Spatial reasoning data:
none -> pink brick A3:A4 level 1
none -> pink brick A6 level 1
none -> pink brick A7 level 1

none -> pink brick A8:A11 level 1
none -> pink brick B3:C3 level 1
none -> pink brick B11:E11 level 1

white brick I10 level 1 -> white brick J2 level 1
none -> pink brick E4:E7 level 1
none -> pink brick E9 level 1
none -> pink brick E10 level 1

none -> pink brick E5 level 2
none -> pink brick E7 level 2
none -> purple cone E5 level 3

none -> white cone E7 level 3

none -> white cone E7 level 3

==

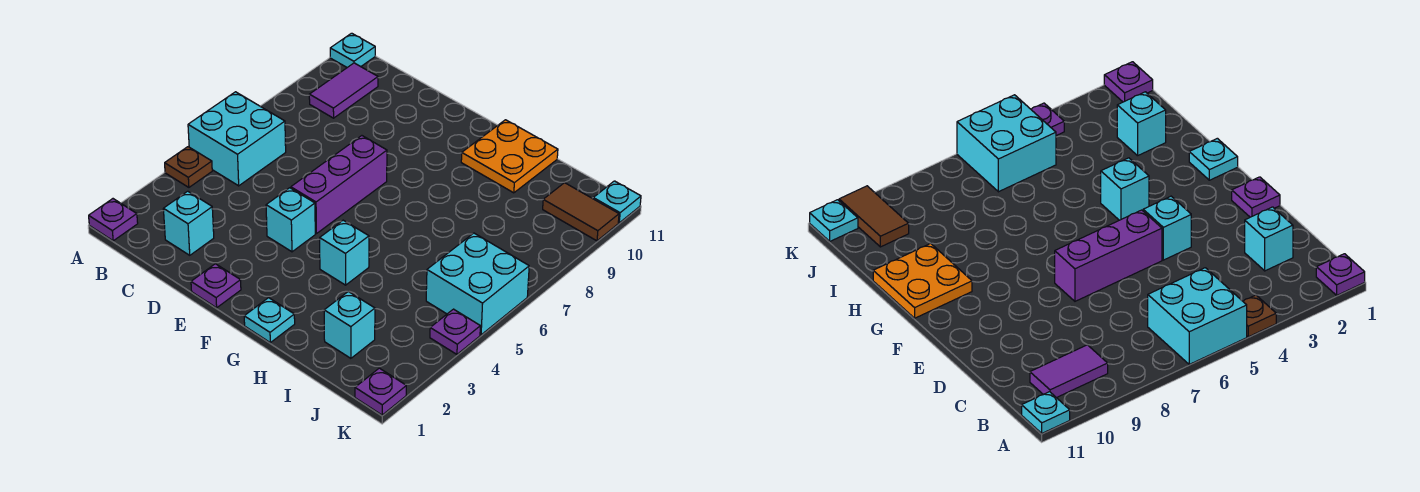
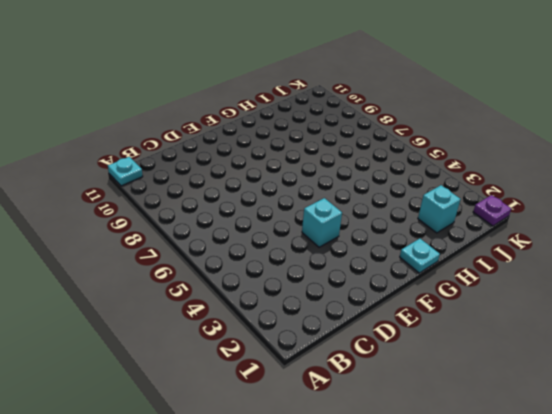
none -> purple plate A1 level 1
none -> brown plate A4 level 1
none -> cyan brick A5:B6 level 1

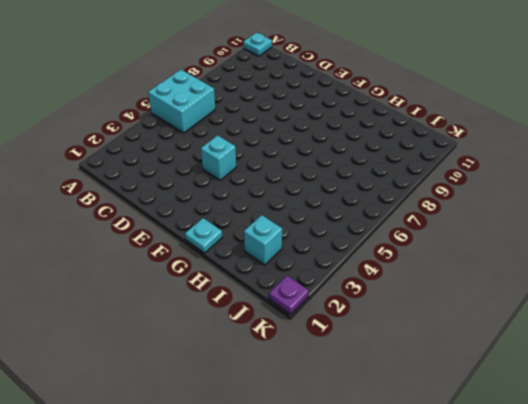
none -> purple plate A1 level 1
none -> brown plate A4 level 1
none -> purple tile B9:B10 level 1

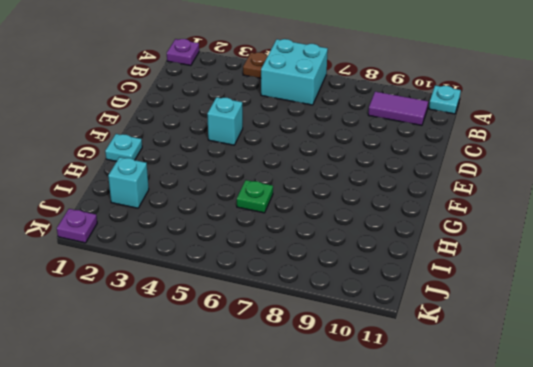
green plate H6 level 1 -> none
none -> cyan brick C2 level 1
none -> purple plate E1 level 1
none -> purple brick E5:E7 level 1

**Task directions**. Please count the lines above that contain the string "purple" and reply with the number alone.

**Completed exercise**. 6